§ **PROBLEM REQUIREMENTS**
What you produce should be every line from the data that includes "degrees".

Stored data:
┌────────

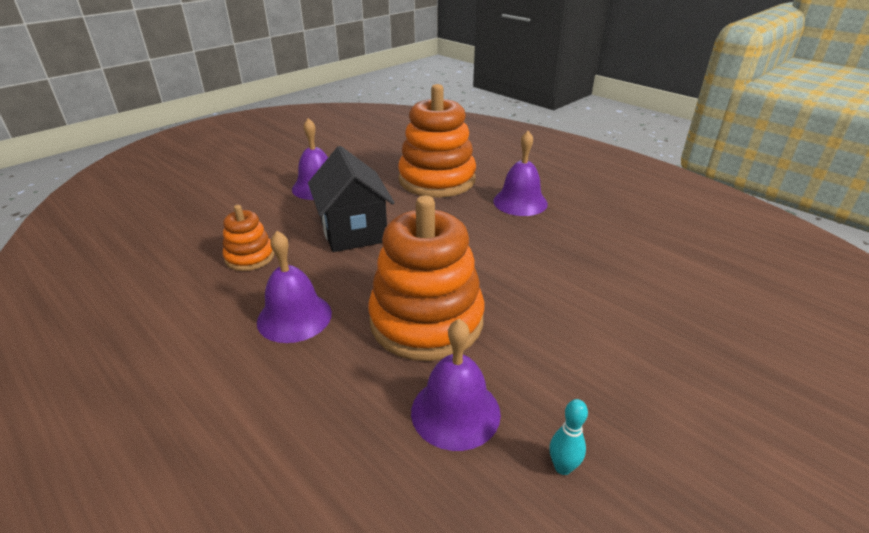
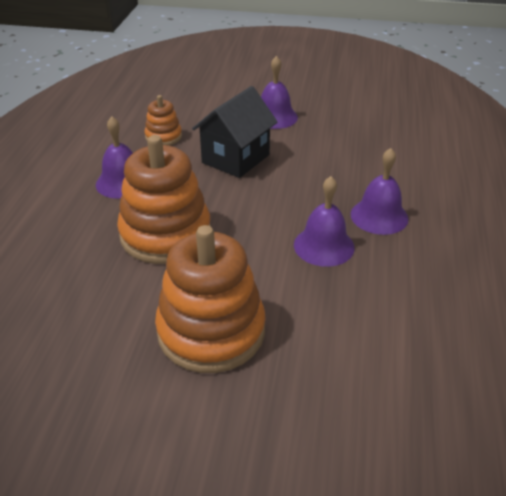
camera: 55 degrees right, 5 degrees up
(437, 180) = (358, 160): orange stacking toy -> orange stacking toy (211, 331)
(455, 412) = (90, 282): purple bell -> purple bell (324, 246)
(562, 467) = (75, 345): turquoise bowling pin -> none

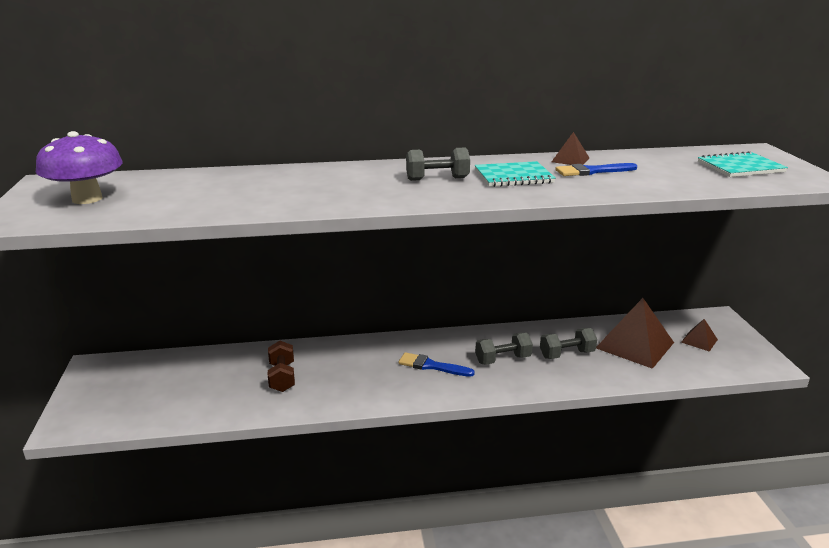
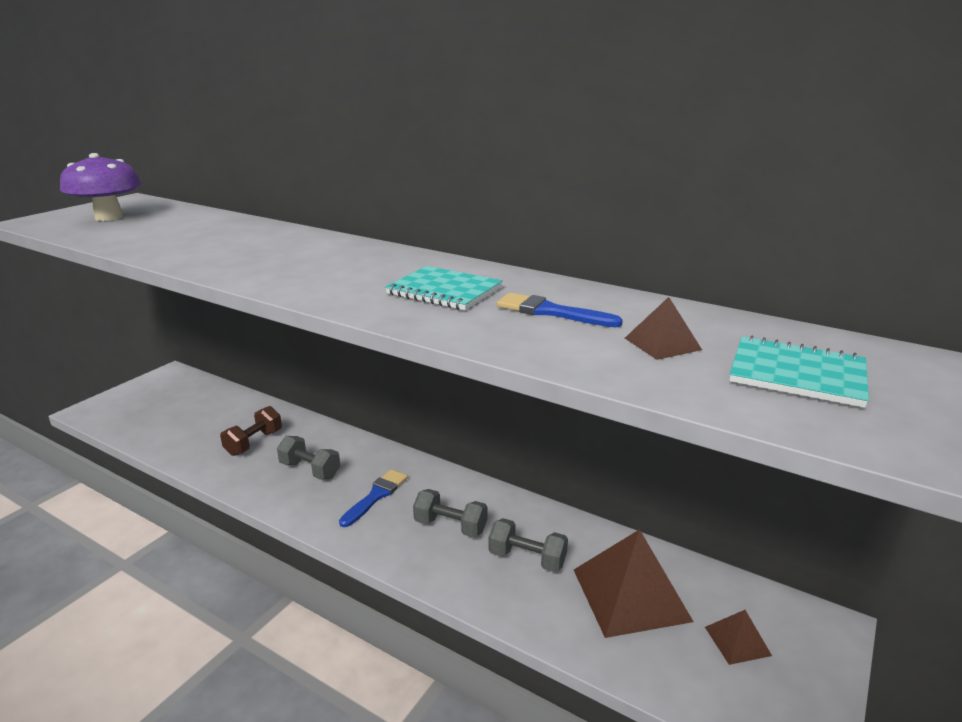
camera: 40 degrees right, 0 degrees up
(431, 366) = (376, 496): blue brush -> blue brush turned 60 degrees clockwise
(437, 179) = (367, 271): grey dumbbell -> grey dumbbell (310, 470)
(570, 160) = (565, 291): brown pyramid -> brown pyramid (662, 343)

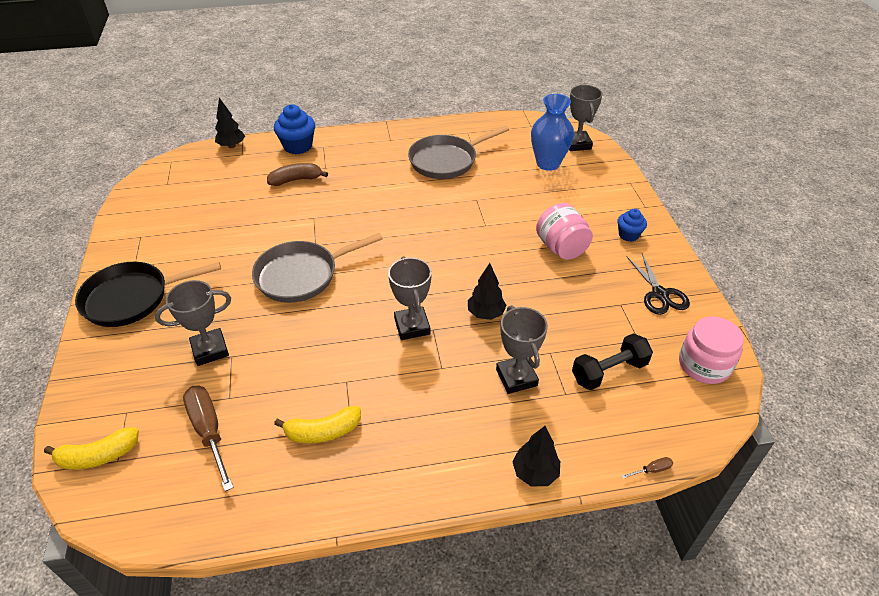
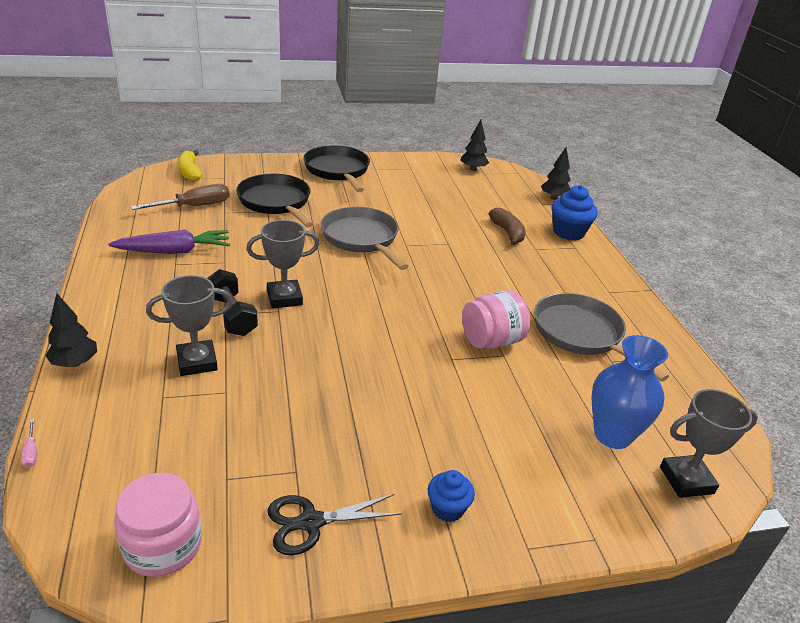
camera: 85 degrees right, 10 degrees down
(210, 350) = (276, 202): grey trophy -> black pan
(323, 432) = (174, 251): yellow banana -> purple carrot
(485, 314) = (295, 347): black tree -> black tree (473, 169)
(561, 248) = (411, 425): pink jar -> pink jar (491, 341)
(609, 371) = (182, 439): black dumbbell -> black dumbbell (232, 315)
(652, 470) = (31, 453): brown screwdriver -> pink screwdriver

└────────

§ **SOLUTION FOR THIS PROBLEM**
camera: 55 degrees right, 5 degrees up
camera: 40 degrees right, 0 degrees up
(431, 366) = (376, 496): blue brush -> blue brush turned 60 degrees clockwise
camera: 85 degrees right, 10 degrees down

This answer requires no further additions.